* [YOUR INSTRUCTIONS]: Output the data below only from the line containing "turquoise camera: [288,347,337,390]" up to and including the line containing "brown jar: [363,186,448,266]", exact and with the pictures left out.

* [RECORD EXTRACTS]:
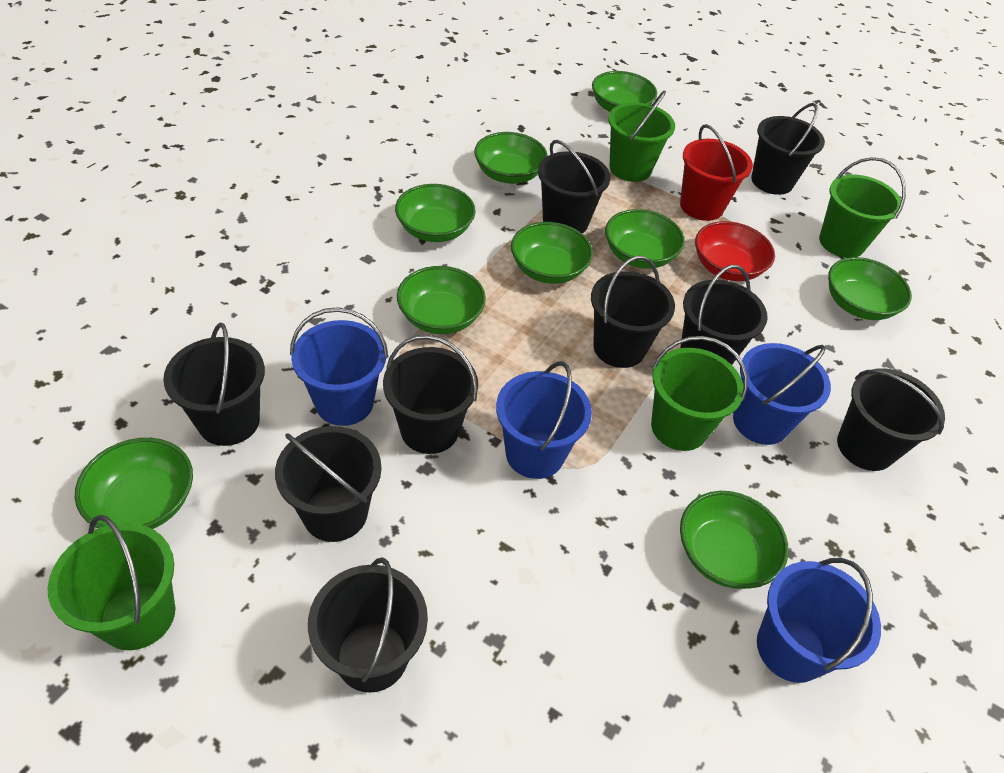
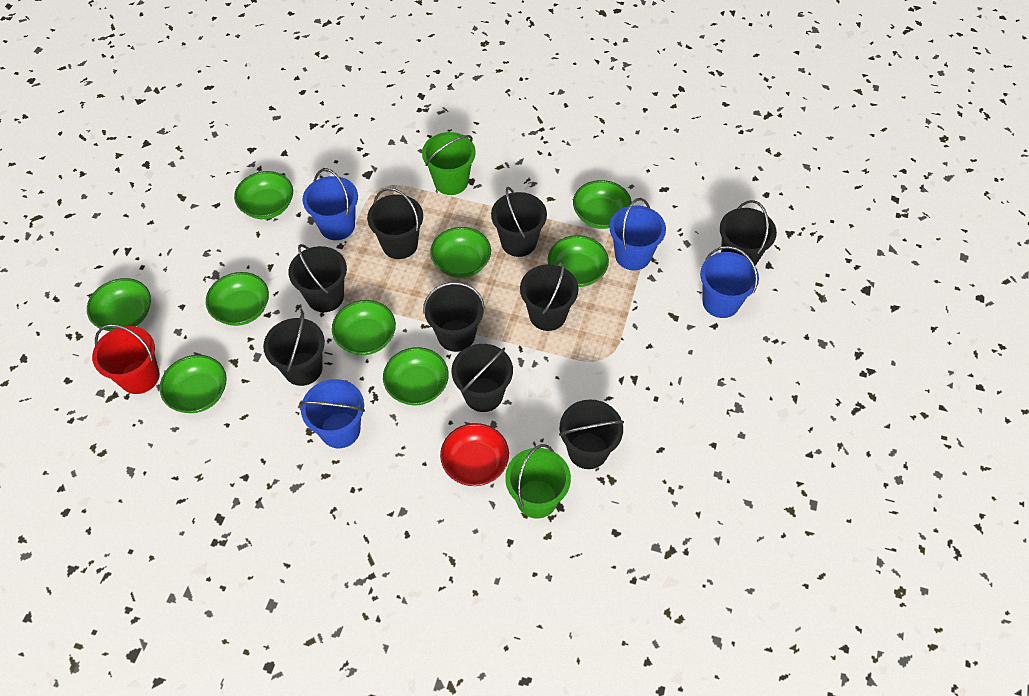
green bucket: [48,515,175,650] [608,90,675,182] [651,336,748,451] [819,157,906,258] = 4 -> [422,132,476,195] [505,444,571,518] = 2

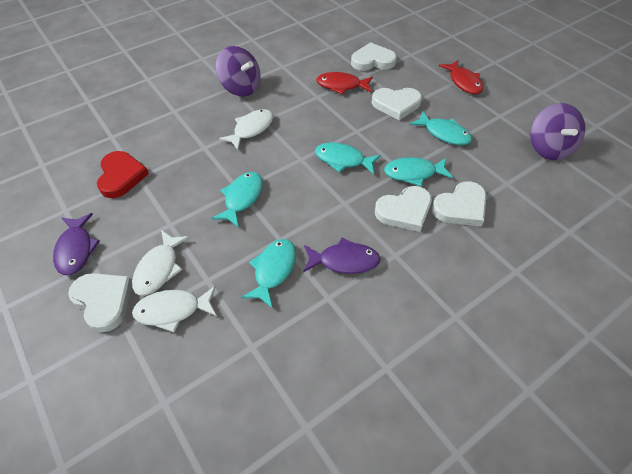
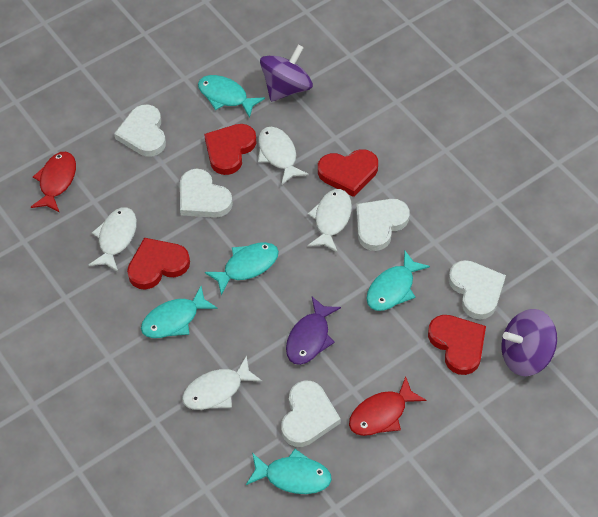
purple fish: [53,213,100,275] [303,237,381,274] = 2 -> [286,297,341,365] = 1
red heart: [97,151,149,198] = 1 -> [127,238,190,290] [204,124,257,175] [318,149,378,197] [428,315,486,375] = 4
white fish: [132,230,190,296] [132,286,217,333] [219,109,273,150] = 3 -> [89,207,137,272] [182,355,262,410] [258,127,309,185] [308,189,352,253] = 4

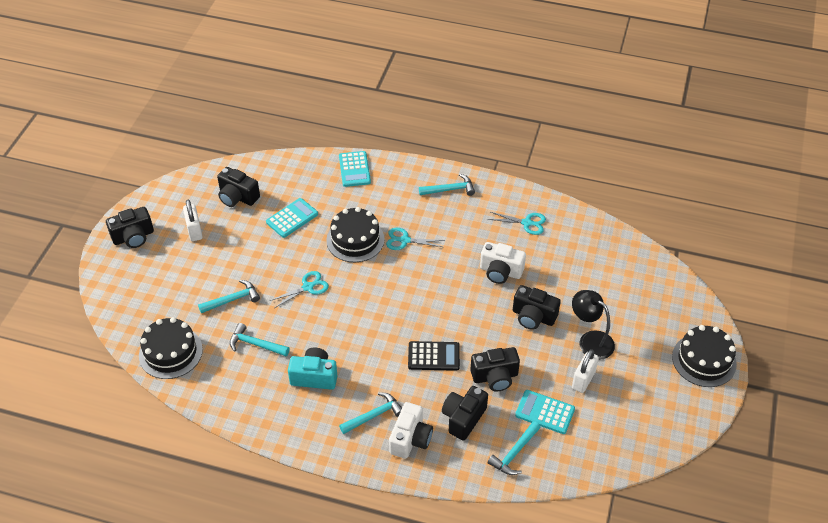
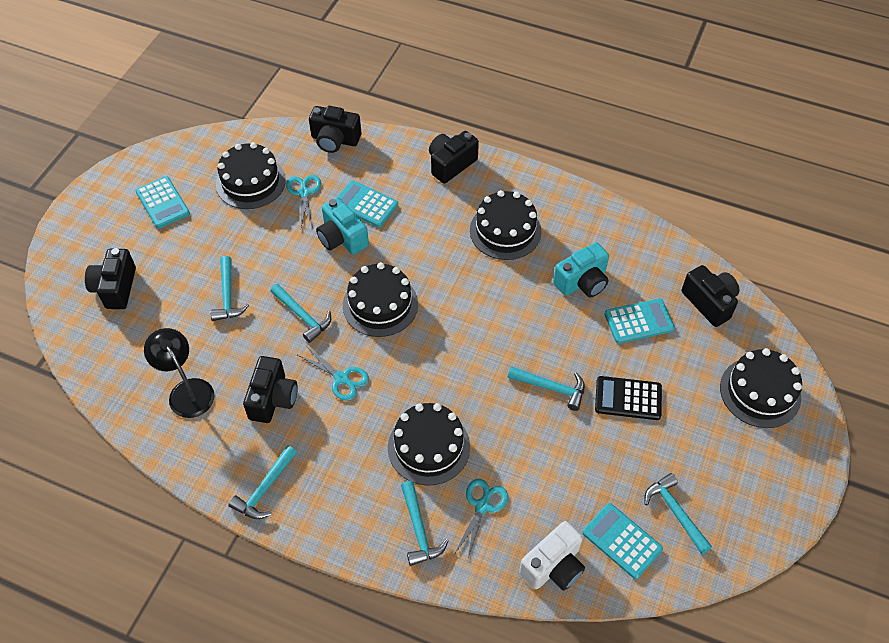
black cake: [139,317,203,379] [326,207,385,262] [672,325,737,387] = 3 -> [216,142,286,209] [343,262,418,337] [388,403,470,485] [470,190,542,260] [720,348,802,428] = 5
turquoise calculator: [266,198,318,238] [339,151,371,187] [515,390,575,434] = 3 -> [135,176,190,228] [337,181,398,227] [582,503,663,579] [604,298,675,344] = 4
turquoise camera: [288,347,337,390] = 1 -> [316,197,369,255] [553,242,609,297] = 2
turquoise hammer: [198,280,260,313] [230,323,290,356] [339,392,402,434] [419,174,475,196] [488,421,541,475] = 5 -> [210,256,249,321] [229,445,297,519] [270,284,331,343] [401,481,449,566] [508,366,585,411] [644,473,712,554] = 6
white camera: [389,402,433,459] [480,242,526,284] = 2 -> [519,521,585,591] = 1
white padlock: [183,200,203,241] [572,349,599,393] = 2 -> none = 0

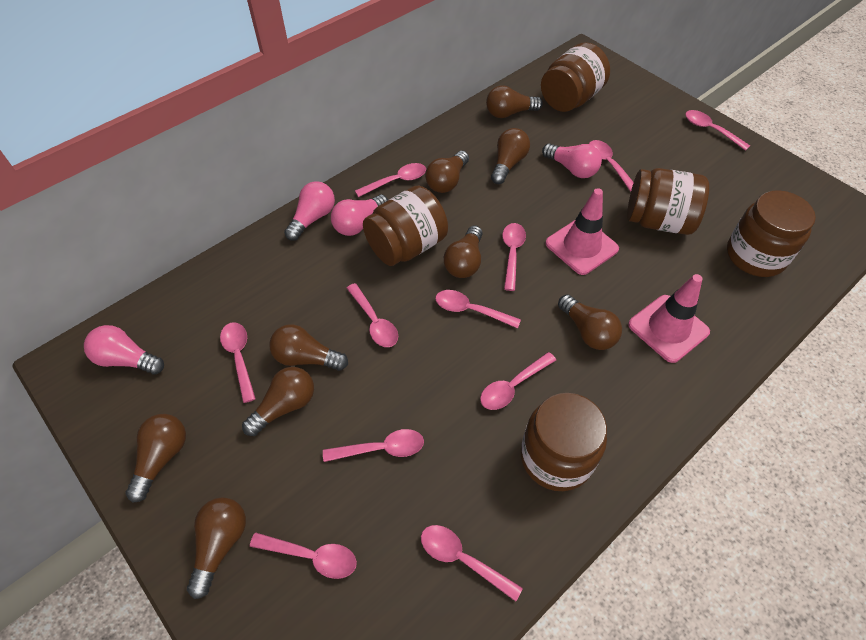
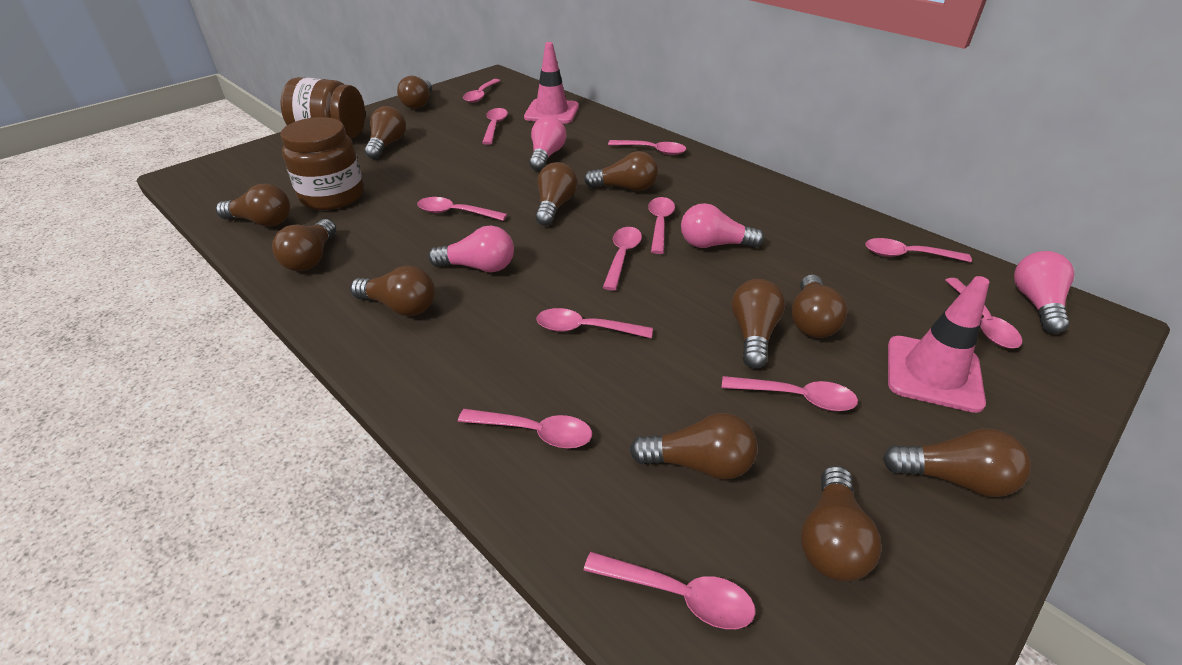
brown jar: [363,186,448,266] [521,393,607,491] [541,42,610,112] [627,168,709,235] [727,190,816,277] = 5 -> [280,117,364,210] [281,77,365,138] = 2
brown light bulb: [126,414,186,503] [187,498,246,599] [242,367,314,436] [270,325,348,371] [425,151,469,193] [444,225,483,278] [486,86,543,118] [491,128,530,184] [558,294,622,350] = 9 -> [216,184,290,227] [272,219,336,271] [350,266,435,316] [364,106,406,159] [397,76,432,109] [535,162,577,226] [584,151,658,191] [629,413,758,480] [731,279,785,369] [791,275,847,338] [801,466,882,582] [883,428,1031,497] = 12
pink spoon: [220,322,256,403] [250,532,357,579] [323,429,424,462] [347,283,398,347] [355,163,426,197] [421,525,523,601] [435,290,521,328] [480,352,556,410] [502,223,526,291] [589,140,634,192] [685,110,750,151] = 11 -> [417,197,507,221] [458,409,592,448] [463,79,500,103] [482,108,508,145] [537,308,653,338] [583,552,755,629] [603,227,642,291] [608,140,686,155] [648,197,675,254] [722,376,858,411] [865,238,972,262] [945,278,1022,348] = 12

* [REPLY]:
turquoise camera: [288,347,337,390] = 1 -> [316,197,369,255] [553,242,609,297] = 2
turquoise hammer: [198,280,260,313] [230,323,290,356] [339,392,402,434] [419,174,475,196] [488,421,541,475] = 5 -> [210,256,249,321] [229,445,297,519] [270,284,331,343] [401,481,449,566] [508,366,585,411] [644,473,712,554] = 6
white camera: [389,402,433,459] [480,242,526,284] = 2 -> [519,521,585,591] = 1
white padlock: [183,200,203,241] [572,349,599,393] = 2 -> none = 0

brown jar: [363,186,448,266] [521,393,607,491] [541,42,610,112] [627,168,709,235] [727,190,816,277] = 5 -> [280,117,364,210] [281,77,365,138] = 2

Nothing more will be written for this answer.